• _REQUIREMENT_:
Copy all records verbatim, images excluded.

• _EXTRACTED MATERIAL_:
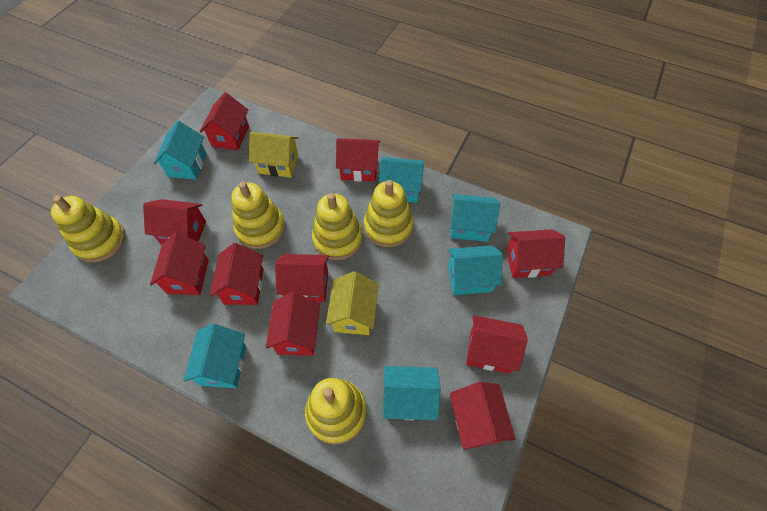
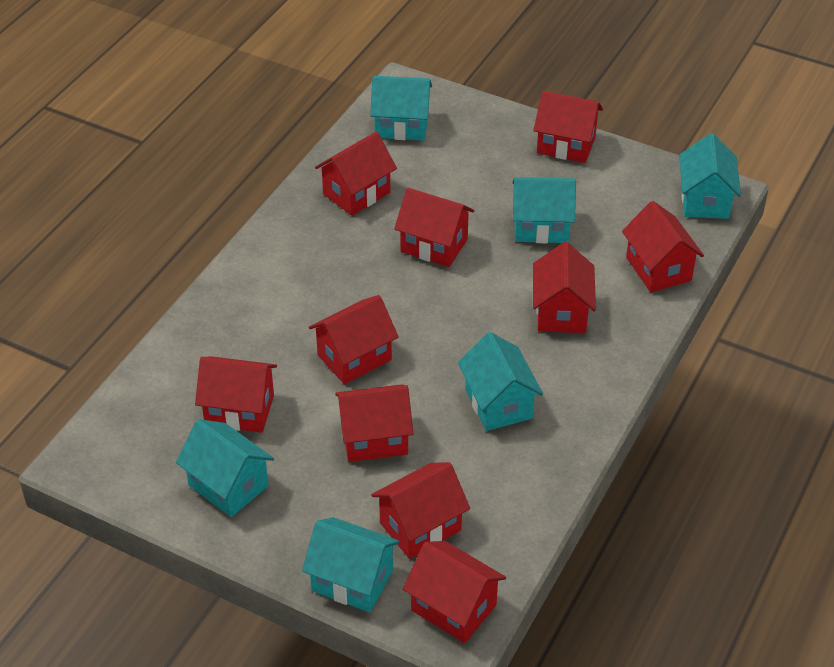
yellow house: 2 -> 0
yellow stacking toy: 5 -> 0

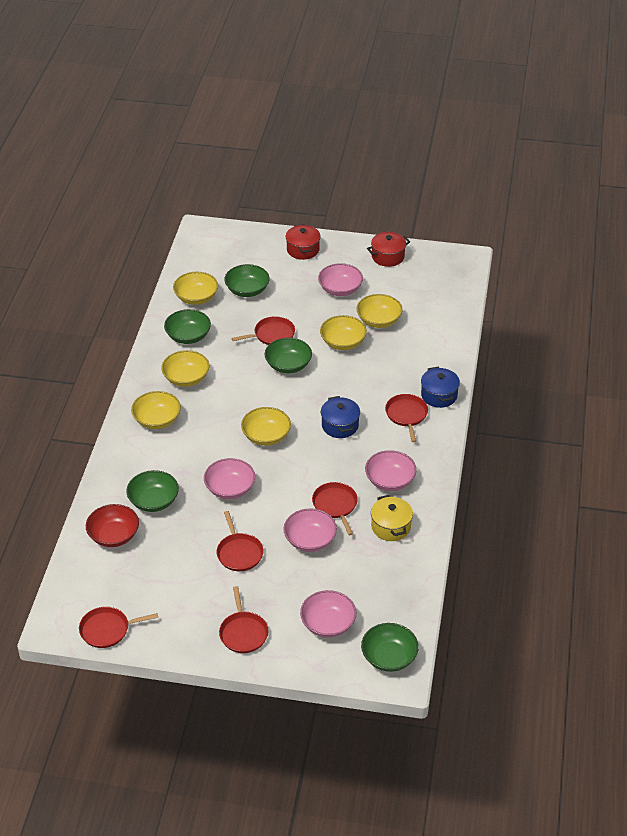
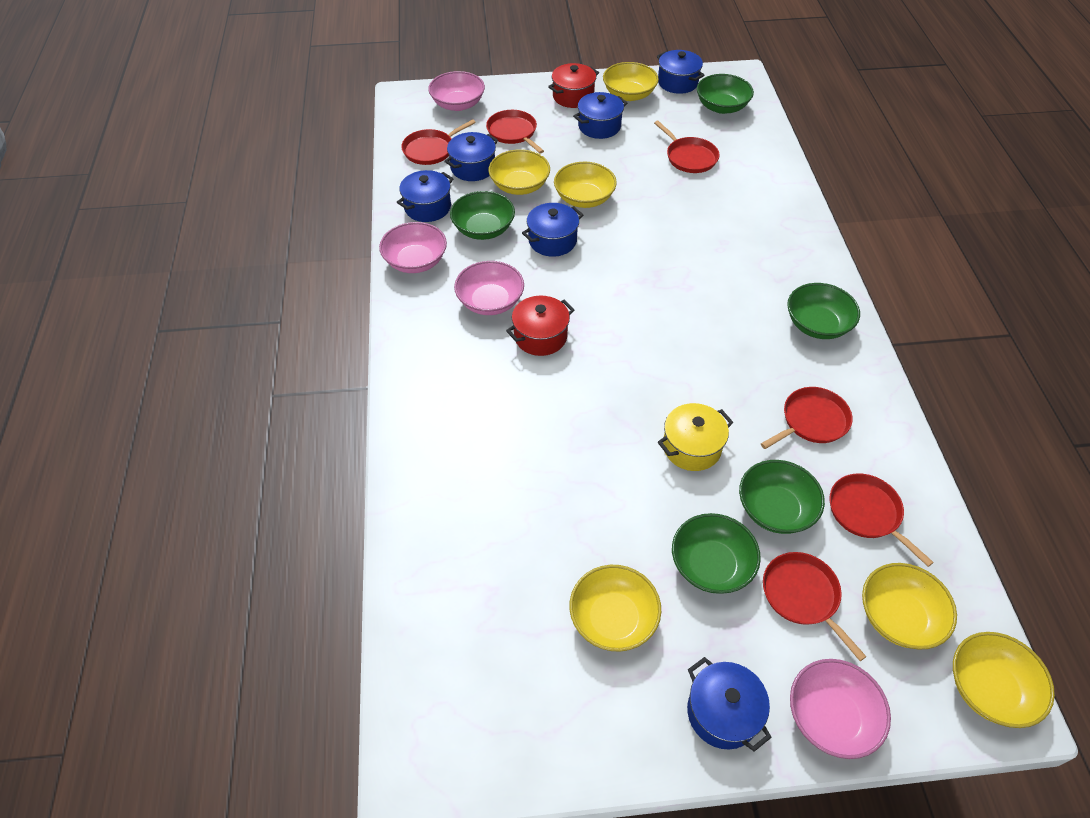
blue pot: 2 -> 6
pink bowl: 5 -> 4
red bowl: 1 -> 0

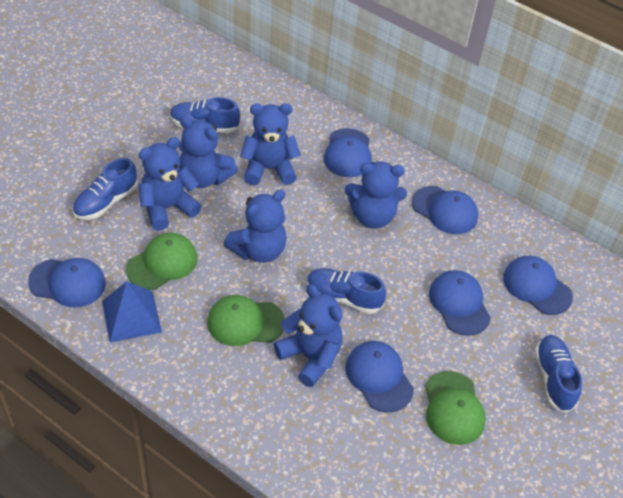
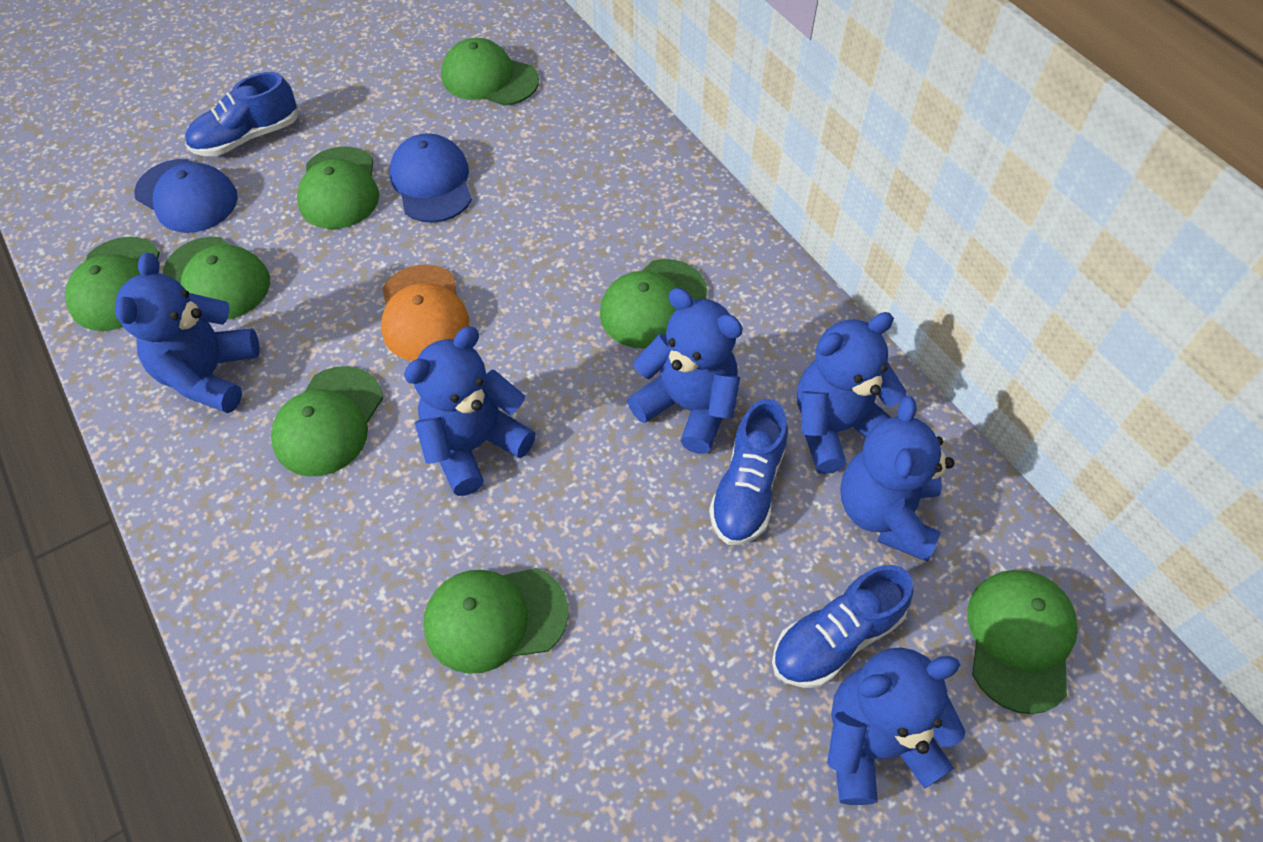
blue cap: 6 -> 2
blue pyramid: 1 -> 0
blue shoe: 4 -> 3
green cap: 3 -> 8
orange cap: 0 -> 1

• _EXERCISE OUTPUT_:
yellow house: 2 -> 0
yellow stacking toy: 5 -> 0

blue pot: 2 -> 6
pink bowl: 5 -> 4
red bowl: 1 -> 0

blue cap: 6 -> 2
blue pyramid: 1 -> 0
blue shoe: 4 -> 3
green cap: 3 -> 8
orange cap: 0 -> 1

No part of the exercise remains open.